Problem
If an entry holds a picture, drop the picture but restate the entry word for word.

Given data
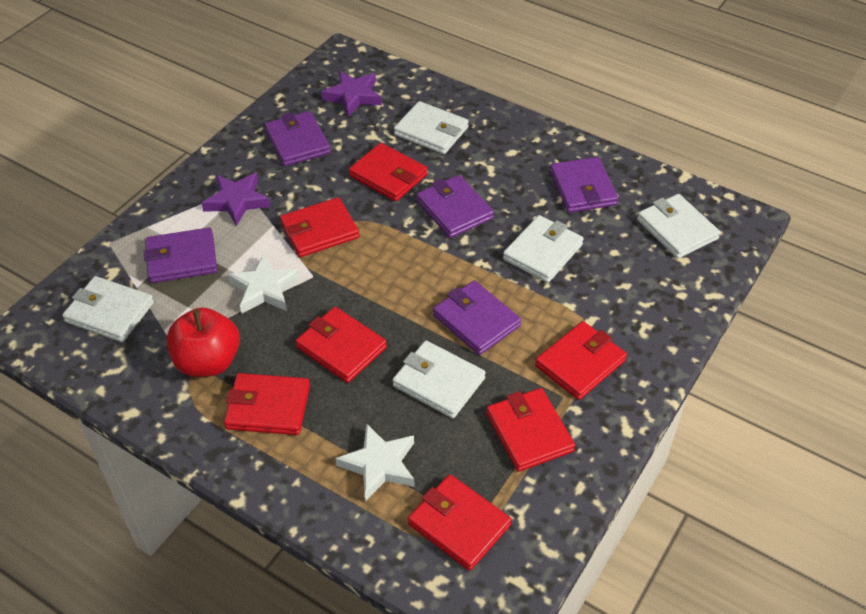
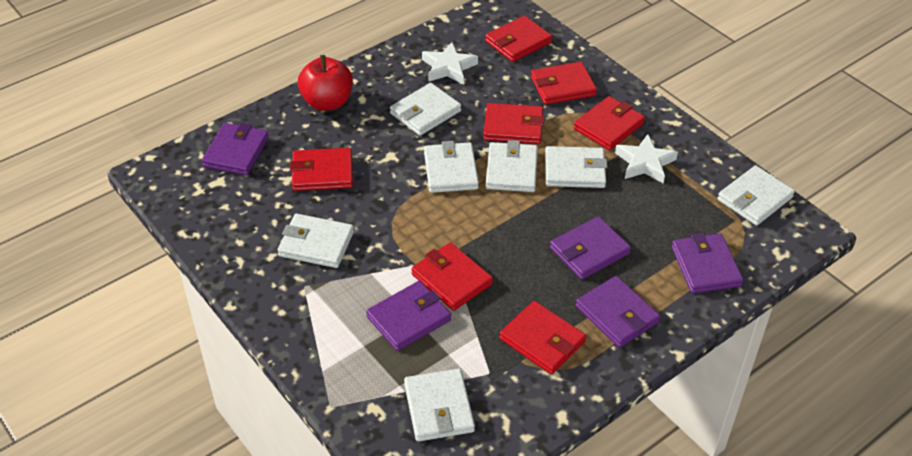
purple star: 2 -> 0
white wallet: 5 -> 7

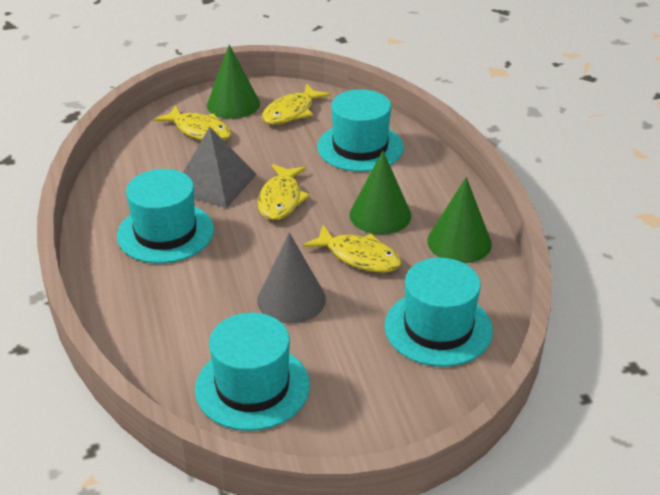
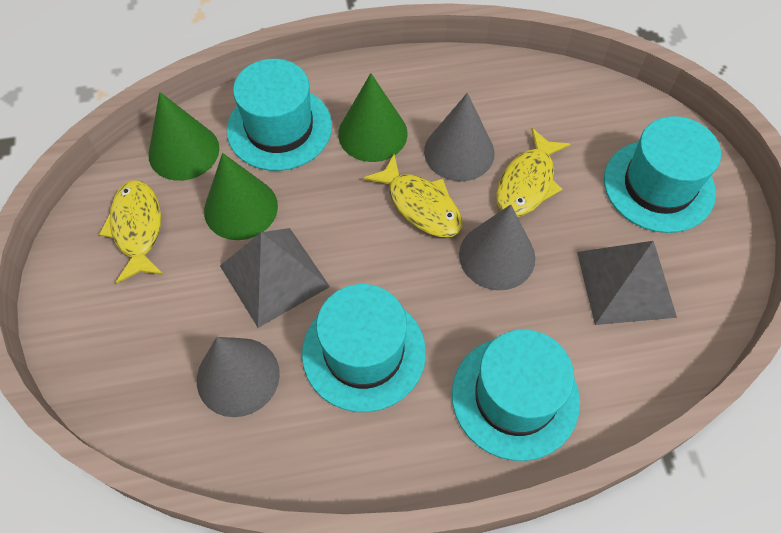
grey cone: 1 -> 3
grey pyramid: 1 -> 2
yellow fish: 4 -> 3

Finished exercise
purple star: 2 -> 0
white wallet: 5 -> 7

grey cone: 1 -> 3
grey pyramid: 1 -> 2
yellow fish: 4 -> 3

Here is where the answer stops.